Exercise requirements: Reproduce word for word the line that contains "black teapot [195,227,301,285]" and each line that follows it, stopping after the final line of the material.

Data block:
# # #
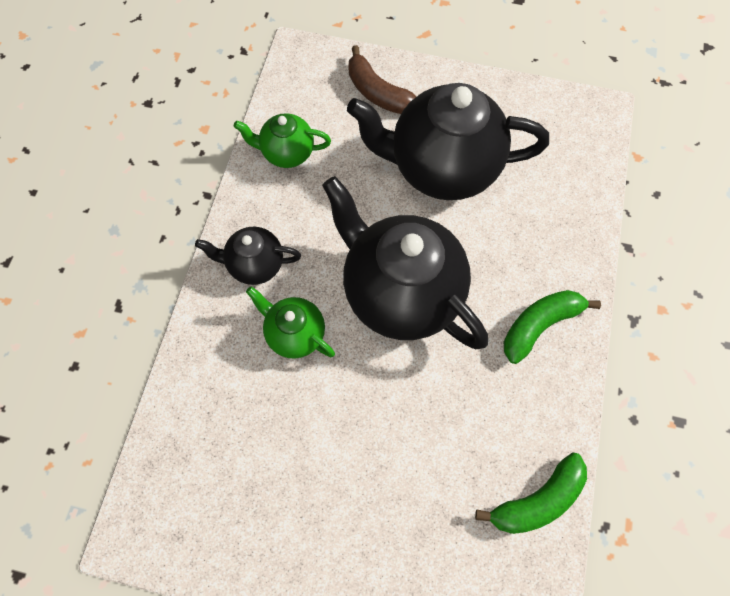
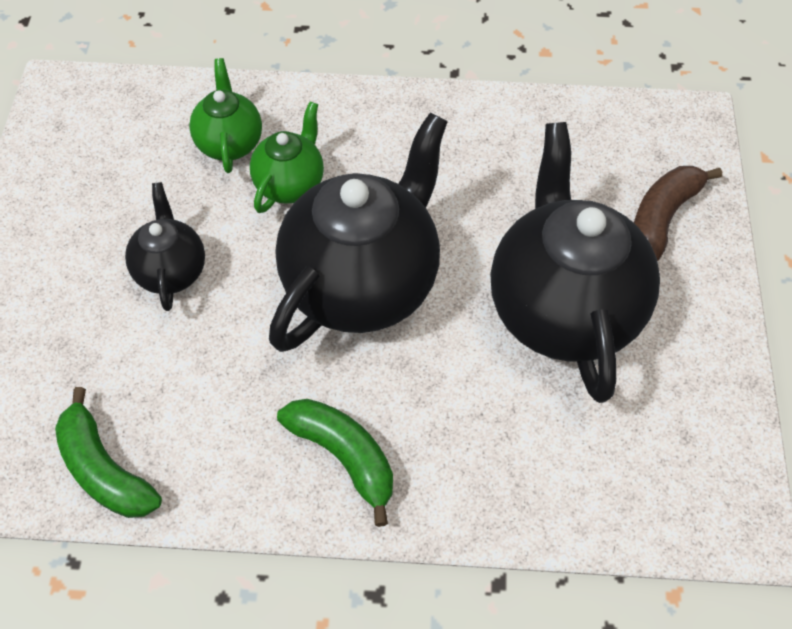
camera: 80 degrees right, 10 degrees down
black teapot [195,227,301,285] -> black teapot moved to [125,182,205,311]
green teapot [234,113,331,168] -> green teapot moved to [189,58,262,173]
# # #
Solution to this exercise:
black teapot [195,227,301,285] -> black teapot moved to [125,182,205,311]
green teapot [234,113,331,168] -> green teapot moved to [189,58,262,173]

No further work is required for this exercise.